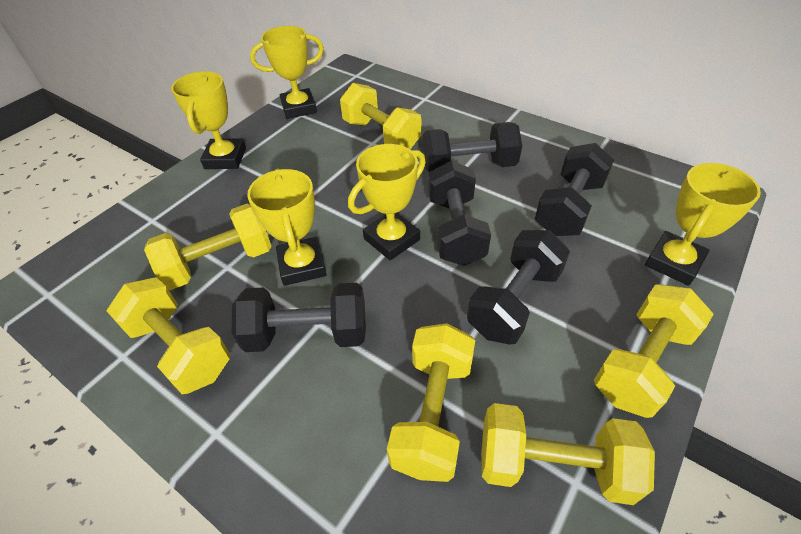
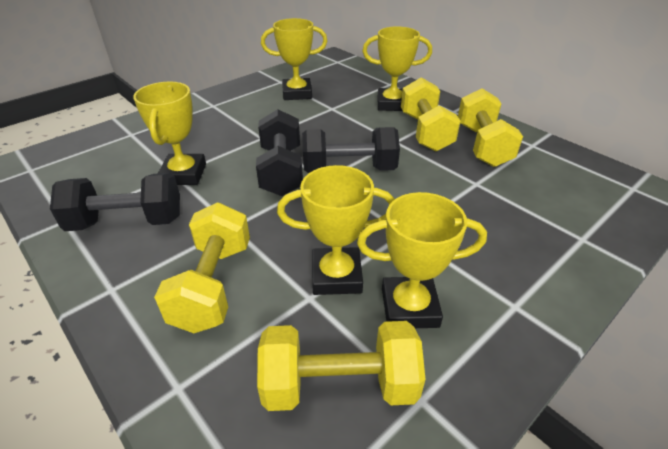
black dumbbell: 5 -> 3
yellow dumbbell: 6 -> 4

...

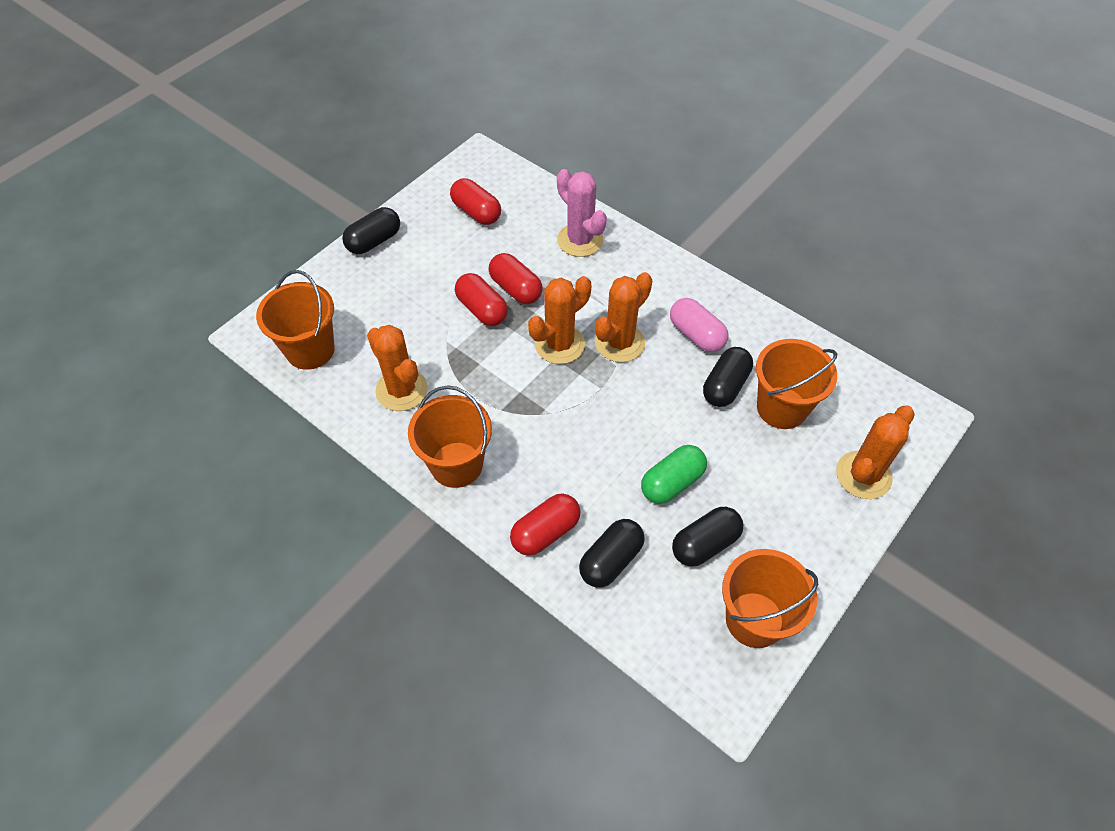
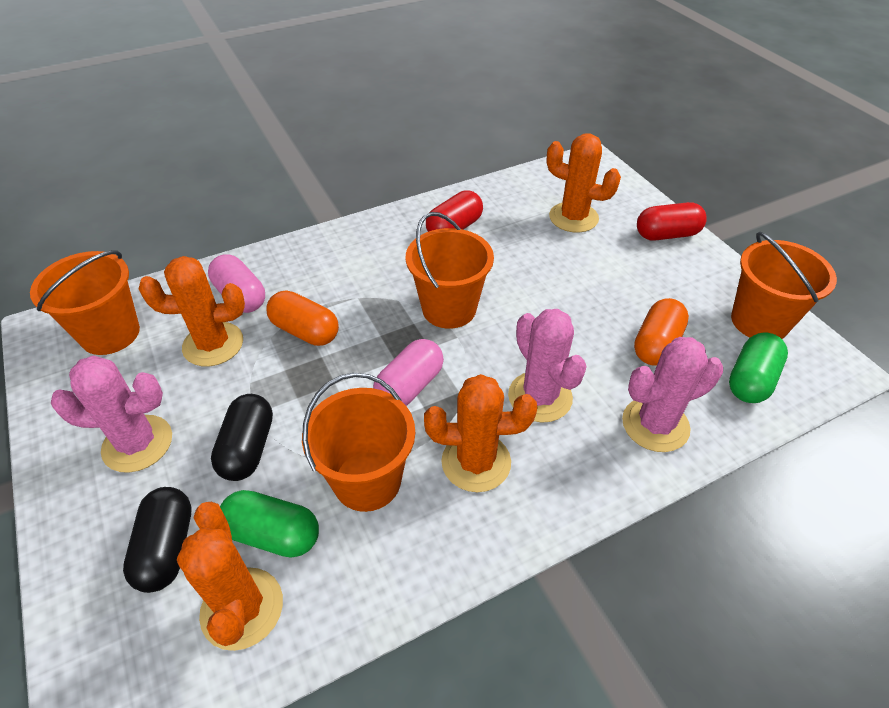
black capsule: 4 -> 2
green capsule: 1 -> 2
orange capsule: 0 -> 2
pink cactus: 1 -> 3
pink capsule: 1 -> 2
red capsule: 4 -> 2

> _YOUR OBJECTIVE_
Copy each line of the data that includes the word "capsule".

> _TASK SOLUTION_
black capsule: 4 -> 2
green capsule: 1 -> 2
orange capsule: 0 -> 2
pink capsule: 1 -> 2
red capsule: 4 -> 2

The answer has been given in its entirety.